■ **EXERCISE BRIEF**: Starting at the first line and ending at the last, reproduce the records below exactly.

= Beginning of Section =

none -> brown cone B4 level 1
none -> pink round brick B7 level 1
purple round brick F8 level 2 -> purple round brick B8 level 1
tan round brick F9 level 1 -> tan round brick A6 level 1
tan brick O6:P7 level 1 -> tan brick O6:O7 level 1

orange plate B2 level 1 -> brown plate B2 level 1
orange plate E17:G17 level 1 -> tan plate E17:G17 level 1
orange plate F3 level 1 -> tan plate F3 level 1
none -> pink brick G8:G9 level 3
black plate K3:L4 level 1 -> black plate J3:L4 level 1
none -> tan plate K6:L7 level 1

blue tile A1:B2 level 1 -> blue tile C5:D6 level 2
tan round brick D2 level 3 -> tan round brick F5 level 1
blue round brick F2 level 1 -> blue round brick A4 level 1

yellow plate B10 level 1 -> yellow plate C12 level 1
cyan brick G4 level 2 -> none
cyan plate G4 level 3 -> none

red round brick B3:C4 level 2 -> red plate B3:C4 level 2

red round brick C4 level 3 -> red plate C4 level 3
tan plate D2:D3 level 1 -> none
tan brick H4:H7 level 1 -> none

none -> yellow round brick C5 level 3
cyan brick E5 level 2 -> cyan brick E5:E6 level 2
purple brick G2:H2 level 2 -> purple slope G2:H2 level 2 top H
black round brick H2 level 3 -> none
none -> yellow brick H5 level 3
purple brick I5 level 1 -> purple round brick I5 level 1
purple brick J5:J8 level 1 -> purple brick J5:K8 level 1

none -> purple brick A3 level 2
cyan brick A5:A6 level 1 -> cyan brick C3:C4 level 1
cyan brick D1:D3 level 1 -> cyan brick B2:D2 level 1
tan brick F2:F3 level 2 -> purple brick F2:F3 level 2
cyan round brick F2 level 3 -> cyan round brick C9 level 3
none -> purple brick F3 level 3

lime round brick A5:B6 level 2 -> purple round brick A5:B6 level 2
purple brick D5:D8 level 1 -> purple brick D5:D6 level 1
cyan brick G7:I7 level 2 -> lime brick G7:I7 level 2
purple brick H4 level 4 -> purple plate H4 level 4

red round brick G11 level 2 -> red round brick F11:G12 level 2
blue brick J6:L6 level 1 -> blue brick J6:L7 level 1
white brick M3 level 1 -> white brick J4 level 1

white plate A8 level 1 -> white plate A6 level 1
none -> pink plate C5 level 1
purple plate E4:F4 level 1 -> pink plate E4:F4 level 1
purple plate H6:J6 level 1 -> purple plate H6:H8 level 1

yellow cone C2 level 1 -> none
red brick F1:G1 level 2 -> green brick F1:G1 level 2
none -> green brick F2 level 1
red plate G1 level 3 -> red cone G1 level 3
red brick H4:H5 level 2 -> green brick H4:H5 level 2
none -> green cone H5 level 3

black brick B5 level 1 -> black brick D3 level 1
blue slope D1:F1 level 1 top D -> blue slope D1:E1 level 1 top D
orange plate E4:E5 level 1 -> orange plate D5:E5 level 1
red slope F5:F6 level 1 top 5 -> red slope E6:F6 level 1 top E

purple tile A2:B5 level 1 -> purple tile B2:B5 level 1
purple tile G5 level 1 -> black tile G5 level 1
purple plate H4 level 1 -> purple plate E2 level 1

= End of Section =

■ **FINAL ANSWER**:
none -> brown cone B4 level 1
none -> pink round brick B7 level 1
purple round brick F8 level 2 -> purple round brick B8 level 1
tan round brick F9 level 1 -> tan round brick A6 level 1
tan brick O6:P7 level 1 -> tan brick O6:O7 level 1

orange plate B2 level 1 -> brown plate B2 level 1
orange plate E17:G17 level 1 -> tan plate E17:G17 level 1
orange plate F3 level 1 -> tan plate F3 level 1
none -> pink brick G8:G9 level 3
black plate K3:L4 level 1 -> black plate J3:L4 level 1
none -> tan plate K6:L7 level 1

blue tile A1:B2 level 1 -> blue tile C5:D6 level 2
tan round brick D2 level 3 -> tan round brick F5 level 1
blue round brick F2 level 1 -> blue round brick A4 level 1

yellow plate B10 level 1 -> yellow plate C12 level 1
cyan brick G4 level 2 -> none
cyan plate G4 level 3 -> none

red round brick B3:C4 level 2 -> red plate B3:C4 level 2

red round brick C4 level 3 -> red plate C4 level 3
tan plate D2:D3 level 1 -> none
tan brick H4:H7 level 1 -> none

none -> yellow round brick C5 level 3
cyan brick E5 level 2 -> cyan brick E5:E6 level 2
purple brick G2:H2 level 2 -> purple slope G2:H2 level 2 top H
black round brick H2 level 3 -> none
none -> yellow brick H5 level 3
purple brick I5 level 1 -> purple round brick I5 level 1
purple brick J5:J8 level 1 -> purple brick J5:K8 level 1

none -> purple brick A3 level 2
cyan brick A5:A6 level 1 -> cyan brick C3:C4 level 1
cyan brick D1:D3 level 1 -> cyan brick B2:D2 level 1
tan brick F2:F3 level 2 -> purple brick F2:F3 level 2
cyan round brick F2 level 3 -> cyan round brick C9 level 3
none -> purple brick F3 level 3

lime round brick A5:B6 level 2 -> purple round brick A5:B6 level 2
purple brick D5:D8 level 1 -> purple brick D5:D6 level 1
cyan brick G7:I7 level 2 -> lime brick G7:I7 level 2
purple brick H4 level 4 -> purple plate H4 level 4

red round brick G11 level 2 -> red round brick F11:G12 level 2
blue brick J6:L6 level 1 -> blue brick J6:L7 level 1
white brick M3 level 1 -> white brick J4 level 1

white plate A8 level 1 -> white plate A6 level 1
none -> pink plate C5 level 1
purple plate E4:F4 level 1 -> pink plate E4:F4 level 1
purple plate H6:J6 level 1 -> purple plate H6:H8 level 1

yellow cone C2 level 1 -> none
red brick F1:G1 level 2 -> green brick F1:G1 level 2
none -> green brick F2 level 1
red plate G1 level 3 -> red cone G1 level 3
red brick H4:H5 level 2 -> green brick H4:H5 level 2
none -> green cone H5 level 3

black brick B5 level 1 -> black brick D3 level 1
blue slope D1:F1 level 1 top D -> blue slope D1:E1 level 1 top D
orange plate E4:E5 level 1 -> orange plate D5:E5 level 1
red slope F5:F6 level 1 top 5 -> red slope E6:F6 level 1 top E

purple tile A2:B5 level 1 -> purple tile B2:B5 level 1
purple tile G5 level 1 -> black tile G5 level 1
purple plate H4 level 1 -> purple plate E2 level 1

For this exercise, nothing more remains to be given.